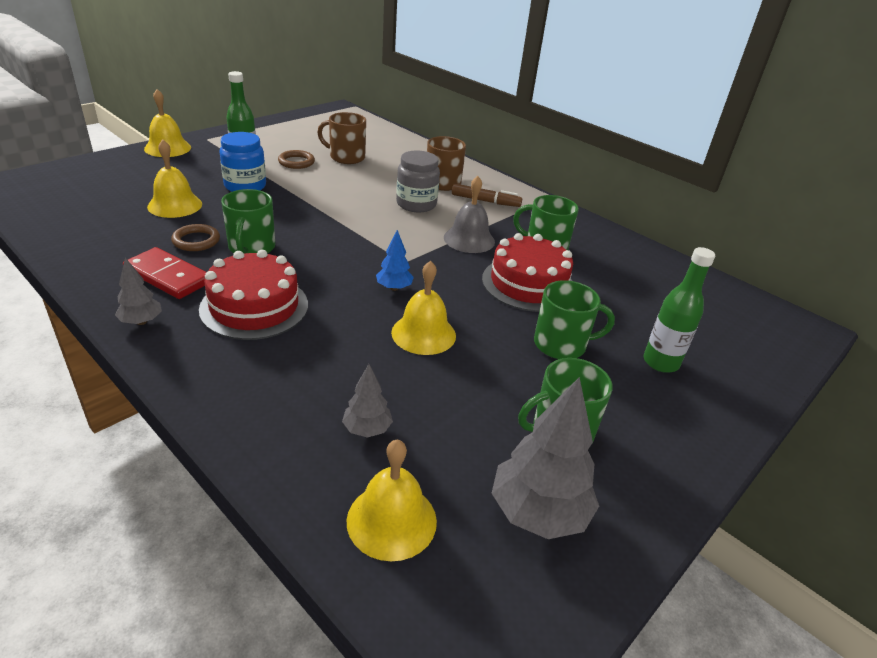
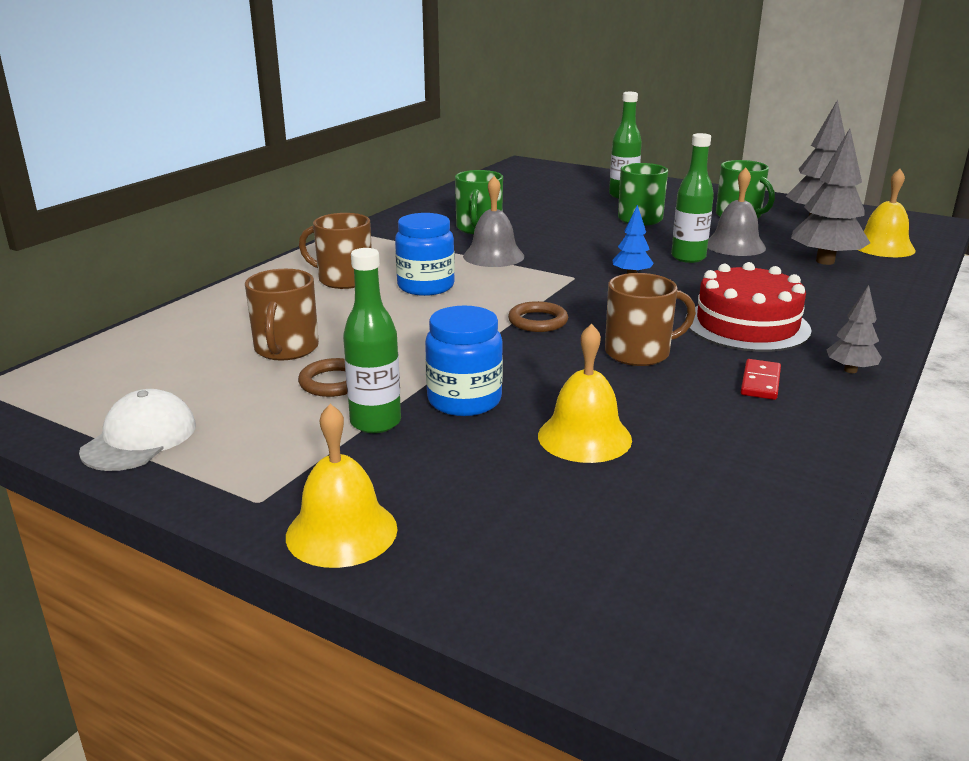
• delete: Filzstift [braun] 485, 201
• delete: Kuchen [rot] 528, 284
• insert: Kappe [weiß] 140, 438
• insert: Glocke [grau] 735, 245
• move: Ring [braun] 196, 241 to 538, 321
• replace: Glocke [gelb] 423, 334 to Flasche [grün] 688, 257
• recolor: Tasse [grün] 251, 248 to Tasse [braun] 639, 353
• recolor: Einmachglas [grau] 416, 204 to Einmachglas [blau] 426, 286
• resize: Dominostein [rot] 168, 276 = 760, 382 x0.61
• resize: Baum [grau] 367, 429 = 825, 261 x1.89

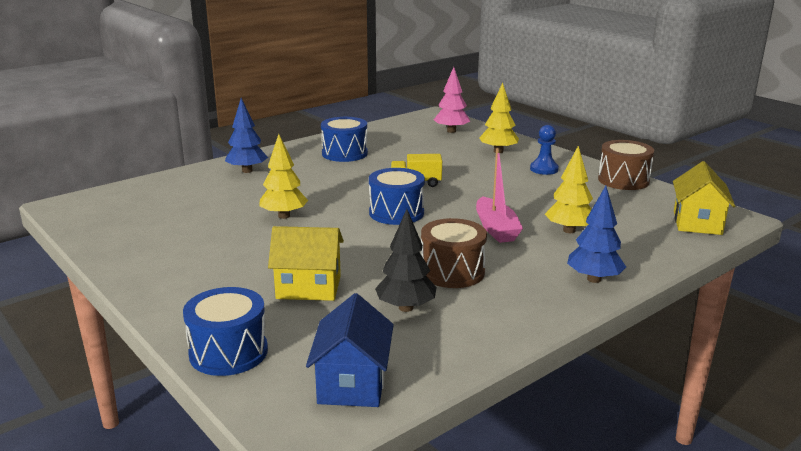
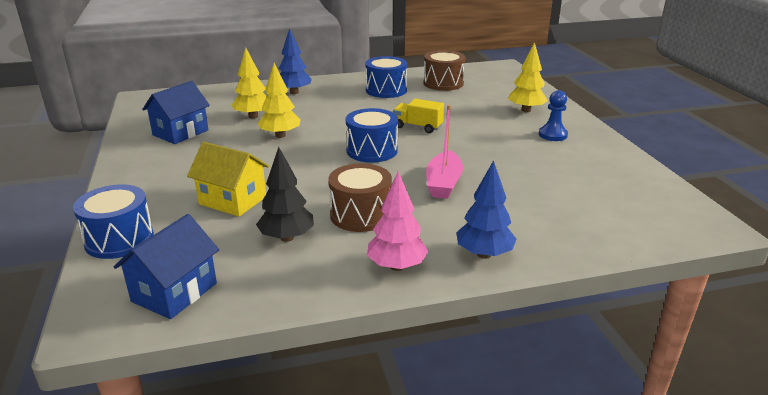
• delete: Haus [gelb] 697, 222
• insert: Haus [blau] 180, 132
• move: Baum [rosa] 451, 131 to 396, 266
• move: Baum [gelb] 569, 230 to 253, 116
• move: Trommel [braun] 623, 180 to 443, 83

* _Brief_
Could you reproduce exactly the lines running from the one with "825, 261 x1.89" through the final line of the listing above, both included, and drop the pictures?

* _Answer section_
• resize: Baum [grau] 367, 429 = 825, 261 x1.89

• delete: Haus [gelb] 697, 222
• insert: Haus [blau] 180, 132
• move: Baum [rosa] 451, 131 to 396, 266
• move: Baum [gelb] 569, 230 to 253, 116
• move: Trommel [braun] 623, 180 to 443, 83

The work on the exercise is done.